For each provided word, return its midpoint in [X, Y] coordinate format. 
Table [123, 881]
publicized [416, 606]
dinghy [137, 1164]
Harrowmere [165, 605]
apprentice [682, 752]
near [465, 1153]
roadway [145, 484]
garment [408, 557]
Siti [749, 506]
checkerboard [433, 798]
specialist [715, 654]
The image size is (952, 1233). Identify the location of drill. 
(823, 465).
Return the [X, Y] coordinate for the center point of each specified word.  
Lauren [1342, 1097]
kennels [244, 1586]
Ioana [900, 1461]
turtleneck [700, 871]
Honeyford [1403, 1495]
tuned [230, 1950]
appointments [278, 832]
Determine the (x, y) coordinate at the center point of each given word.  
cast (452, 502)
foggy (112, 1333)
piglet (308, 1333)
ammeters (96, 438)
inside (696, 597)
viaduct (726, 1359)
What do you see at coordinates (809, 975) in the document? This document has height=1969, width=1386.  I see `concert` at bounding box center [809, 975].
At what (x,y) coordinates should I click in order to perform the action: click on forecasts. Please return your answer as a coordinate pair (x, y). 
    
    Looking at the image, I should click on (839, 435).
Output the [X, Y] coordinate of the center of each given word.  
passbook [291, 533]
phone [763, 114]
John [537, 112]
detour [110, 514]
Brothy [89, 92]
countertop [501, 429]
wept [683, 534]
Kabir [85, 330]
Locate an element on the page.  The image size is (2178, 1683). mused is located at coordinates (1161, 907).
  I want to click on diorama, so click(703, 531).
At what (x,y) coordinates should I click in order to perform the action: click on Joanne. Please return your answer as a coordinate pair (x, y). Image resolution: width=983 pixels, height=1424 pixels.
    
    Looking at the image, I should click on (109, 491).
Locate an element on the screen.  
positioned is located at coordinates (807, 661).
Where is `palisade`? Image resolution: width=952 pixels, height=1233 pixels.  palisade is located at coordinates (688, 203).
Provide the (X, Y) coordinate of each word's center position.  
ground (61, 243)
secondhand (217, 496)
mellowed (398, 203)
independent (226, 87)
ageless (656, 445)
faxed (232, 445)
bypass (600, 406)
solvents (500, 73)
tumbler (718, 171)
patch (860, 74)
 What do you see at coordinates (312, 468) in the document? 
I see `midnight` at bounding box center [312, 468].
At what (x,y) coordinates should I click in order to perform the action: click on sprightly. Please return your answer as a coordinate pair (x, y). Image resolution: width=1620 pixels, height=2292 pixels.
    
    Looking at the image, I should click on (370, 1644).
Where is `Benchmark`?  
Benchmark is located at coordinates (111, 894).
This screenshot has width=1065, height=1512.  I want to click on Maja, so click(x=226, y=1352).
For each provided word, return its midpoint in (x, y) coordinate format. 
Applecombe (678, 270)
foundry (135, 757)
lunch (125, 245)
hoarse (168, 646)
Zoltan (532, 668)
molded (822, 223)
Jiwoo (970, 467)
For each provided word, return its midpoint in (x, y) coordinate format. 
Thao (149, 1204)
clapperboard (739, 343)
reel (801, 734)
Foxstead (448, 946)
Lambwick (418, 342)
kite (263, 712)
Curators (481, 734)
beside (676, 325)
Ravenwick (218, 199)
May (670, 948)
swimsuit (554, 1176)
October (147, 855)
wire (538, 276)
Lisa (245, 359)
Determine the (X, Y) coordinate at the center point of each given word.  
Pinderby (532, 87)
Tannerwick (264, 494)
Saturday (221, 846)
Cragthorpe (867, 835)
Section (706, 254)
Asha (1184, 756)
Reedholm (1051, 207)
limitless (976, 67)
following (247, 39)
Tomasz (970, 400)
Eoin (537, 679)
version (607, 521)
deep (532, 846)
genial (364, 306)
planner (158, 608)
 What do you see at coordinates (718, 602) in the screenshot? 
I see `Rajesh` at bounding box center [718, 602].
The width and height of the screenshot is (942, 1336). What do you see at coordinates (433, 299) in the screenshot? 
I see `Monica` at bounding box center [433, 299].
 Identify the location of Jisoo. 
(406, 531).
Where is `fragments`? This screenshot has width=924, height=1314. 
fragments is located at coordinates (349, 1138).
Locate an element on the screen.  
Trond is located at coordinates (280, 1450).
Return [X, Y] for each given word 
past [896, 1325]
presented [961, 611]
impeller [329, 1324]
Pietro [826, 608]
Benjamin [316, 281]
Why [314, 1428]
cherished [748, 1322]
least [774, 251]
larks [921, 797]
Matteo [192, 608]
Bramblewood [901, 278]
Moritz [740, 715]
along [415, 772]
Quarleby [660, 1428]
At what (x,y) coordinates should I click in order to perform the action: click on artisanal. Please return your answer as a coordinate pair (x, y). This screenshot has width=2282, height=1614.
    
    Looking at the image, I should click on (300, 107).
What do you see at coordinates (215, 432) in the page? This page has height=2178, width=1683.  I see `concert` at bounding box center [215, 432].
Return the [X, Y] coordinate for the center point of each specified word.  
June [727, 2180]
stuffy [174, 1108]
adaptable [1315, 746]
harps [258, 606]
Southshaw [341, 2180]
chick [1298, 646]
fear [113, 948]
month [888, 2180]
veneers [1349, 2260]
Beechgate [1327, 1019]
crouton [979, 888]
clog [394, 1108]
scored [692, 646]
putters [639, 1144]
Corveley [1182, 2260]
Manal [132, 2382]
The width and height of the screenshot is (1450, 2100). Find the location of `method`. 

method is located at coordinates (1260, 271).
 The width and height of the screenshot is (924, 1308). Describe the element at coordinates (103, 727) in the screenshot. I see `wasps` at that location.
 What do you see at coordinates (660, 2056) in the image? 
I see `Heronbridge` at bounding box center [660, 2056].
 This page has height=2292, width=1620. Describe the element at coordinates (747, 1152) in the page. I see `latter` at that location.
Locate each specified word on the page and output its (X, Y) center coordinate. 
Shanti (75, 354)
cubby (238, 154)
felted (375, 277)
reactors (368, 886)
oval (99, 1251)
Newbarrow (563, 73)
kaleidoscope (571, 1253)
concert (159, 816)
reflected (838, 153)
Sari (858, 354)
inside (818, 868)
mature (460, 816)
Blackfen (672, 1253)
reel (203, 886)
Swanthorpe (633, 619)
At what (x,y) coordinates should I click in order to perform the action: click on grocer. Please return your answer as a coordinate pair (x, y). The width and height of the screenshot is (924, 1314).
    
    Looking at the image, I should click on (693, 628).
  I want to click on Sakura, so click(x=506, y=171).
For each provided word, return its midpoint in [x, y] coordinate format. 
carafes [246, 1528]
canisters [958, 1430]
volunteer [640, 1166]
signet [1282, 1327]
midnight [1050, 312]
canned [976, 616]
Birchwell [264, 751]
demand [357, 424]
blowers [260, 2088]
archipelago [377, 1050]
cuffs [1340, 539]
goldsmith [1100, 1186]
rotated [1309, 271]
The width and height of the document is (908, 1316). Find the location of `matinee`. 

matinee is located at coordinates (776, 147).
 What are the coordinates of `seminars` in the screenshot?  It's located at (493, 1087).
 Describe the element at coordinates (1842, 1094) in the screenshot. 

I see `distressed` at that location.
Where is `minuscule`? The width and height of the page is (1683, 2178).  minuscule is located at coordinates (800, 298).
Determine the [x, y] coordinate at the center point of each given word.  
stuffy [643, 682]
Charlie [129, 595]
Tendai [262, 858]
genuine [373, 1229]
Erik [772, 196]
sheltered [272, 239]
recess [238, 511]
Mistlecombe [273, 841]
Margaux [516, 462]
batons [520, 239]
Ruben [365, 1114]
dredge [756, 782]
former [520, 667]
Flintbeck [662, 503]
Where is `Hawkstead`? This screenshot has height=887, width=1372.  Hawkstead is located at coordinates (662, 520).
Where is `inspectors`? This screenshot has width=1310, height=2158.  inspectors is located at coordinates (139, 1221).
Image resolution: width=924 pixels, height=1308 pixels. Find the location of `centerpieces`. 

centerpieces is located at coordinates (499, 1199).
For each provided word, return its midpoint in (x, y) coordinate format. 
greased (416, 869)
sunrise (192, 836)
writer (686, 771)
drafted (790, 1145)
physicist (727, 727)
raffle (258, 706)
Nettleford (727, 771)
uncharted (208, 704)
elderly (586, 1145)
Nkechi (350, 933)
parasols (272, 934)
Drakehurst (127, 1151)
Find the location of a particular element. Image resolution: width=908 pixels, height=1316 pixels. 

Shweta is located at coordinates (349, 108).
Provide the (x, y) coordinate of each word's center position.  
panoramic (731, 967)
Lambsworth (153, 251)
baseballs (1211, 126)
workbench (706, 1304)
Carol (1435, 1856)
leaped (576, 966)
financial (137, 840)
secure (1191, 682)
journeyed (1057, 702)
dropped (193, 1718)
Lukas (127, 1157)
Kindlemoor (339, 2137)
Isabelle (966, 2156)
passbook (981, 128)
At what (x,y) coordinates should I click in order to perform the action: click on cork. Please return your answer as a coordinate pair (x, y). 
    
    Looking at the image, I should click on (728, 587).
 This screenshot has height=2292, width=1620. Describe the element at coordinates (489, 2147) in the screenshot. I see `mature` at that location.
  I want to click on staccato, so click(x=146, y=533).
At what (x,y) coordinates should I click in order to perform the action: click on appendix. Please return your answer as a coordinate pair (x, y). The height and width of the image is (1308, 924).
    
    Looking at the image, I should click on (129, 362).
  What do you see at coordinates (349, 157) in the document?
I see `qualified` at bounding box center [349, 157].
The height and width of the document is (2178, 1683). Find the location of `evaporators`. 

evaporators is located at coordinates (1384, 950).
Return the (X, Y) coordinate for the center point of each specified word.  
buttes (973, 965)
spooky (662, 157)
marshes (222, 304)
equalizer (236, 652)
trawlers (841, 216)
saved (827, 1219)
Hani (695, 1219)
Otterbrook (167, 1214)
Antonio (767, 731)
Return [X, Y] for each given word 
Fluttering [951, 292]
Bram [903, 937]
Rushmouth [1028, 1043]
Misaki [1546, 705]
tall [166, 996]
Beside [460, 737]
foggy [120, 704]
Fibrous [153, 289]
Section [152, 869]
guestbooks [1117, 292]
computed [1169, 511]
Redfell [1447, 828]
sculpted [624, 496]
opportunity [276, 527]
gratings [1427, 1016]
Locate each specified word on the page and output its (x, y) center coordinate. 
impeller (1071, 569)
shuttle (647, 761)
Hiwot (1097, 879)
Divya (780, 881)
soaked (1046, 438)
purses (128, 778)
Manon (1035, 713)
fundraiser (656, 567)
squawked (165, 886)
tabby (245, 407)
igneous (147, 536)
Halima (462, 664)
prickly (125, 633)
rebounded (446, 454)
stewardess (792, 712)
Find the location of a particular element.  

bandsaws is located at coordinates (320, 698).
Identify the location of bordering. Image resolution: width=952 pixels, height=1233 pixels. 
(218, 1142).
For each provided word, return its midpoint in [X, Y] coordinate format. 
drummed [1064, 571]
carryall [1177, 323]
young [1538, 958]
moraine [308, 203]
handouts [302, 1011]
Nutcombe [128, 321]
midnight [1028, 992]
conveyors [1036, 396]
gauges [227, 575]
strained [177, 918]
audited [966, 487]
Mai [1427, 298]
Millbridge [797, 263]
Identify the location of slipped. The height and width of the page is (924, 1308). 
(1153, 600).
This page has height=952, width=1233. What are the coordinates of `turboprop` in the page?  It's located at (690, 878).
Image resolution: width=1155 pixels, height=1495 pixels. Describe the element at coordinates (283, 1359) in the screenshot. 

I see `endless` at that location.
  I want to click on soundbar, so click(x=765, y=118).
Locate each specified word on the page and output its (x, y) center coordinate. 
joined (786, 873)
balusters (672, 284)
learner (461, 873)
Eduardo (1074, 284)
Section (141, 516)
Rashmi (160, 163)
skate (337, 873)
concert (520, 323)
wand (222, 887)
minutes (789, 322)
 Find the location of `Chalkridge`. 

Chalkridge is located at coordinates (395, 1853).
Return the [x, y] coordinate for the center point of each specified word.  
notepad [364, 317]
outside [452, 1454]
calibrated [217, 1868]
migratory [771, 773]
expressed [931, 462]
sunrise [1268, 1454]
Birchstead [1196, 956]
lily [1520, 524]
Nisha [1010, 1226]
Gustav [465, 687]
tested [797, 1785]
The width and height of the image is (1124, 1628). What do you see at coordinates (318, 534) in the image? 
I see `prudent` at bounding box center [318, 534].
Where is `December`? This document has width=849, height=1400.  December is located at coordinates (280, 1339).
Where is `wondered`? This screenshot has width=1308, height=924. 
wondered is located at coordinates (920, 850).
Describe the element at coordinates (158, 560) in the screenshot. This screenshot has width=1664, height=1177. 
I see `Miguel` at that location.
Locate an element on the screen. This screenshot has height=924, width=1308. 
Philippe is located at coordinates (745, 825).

* WRITTEN INSTRUCTION *
Repeat the lines exactly as they appear, from the line containing "lily [1520, 524]" through the end of the lines.

* RESULT FOR THIS TASK *
lily [1520, 524]
Nisha [1010, 1226]
Gustav [465, 687]
tested [797, 1785]
The width and height of the image is (1124, 1628). What do you see at coordinates (318, 534) in the image? 
I see `prudent` at bounding box center [318, 534].
Where is `December`? This document has width=849, height=1400.  December is located at coordinates (280, 1339).
Where is `wondered`? This screenshot has width=1308, height=924. 
wondered is located at coordinates (920, 850).
Describe the element at coordinates (158, 560) in the screenshot. This screenshot has width=1664, height=1177. 
I see `Miguel` at that location.
Locate an element on the screen. This screenshot has height=924, width=1308. 
Philippe is located at coordinates (745, 825).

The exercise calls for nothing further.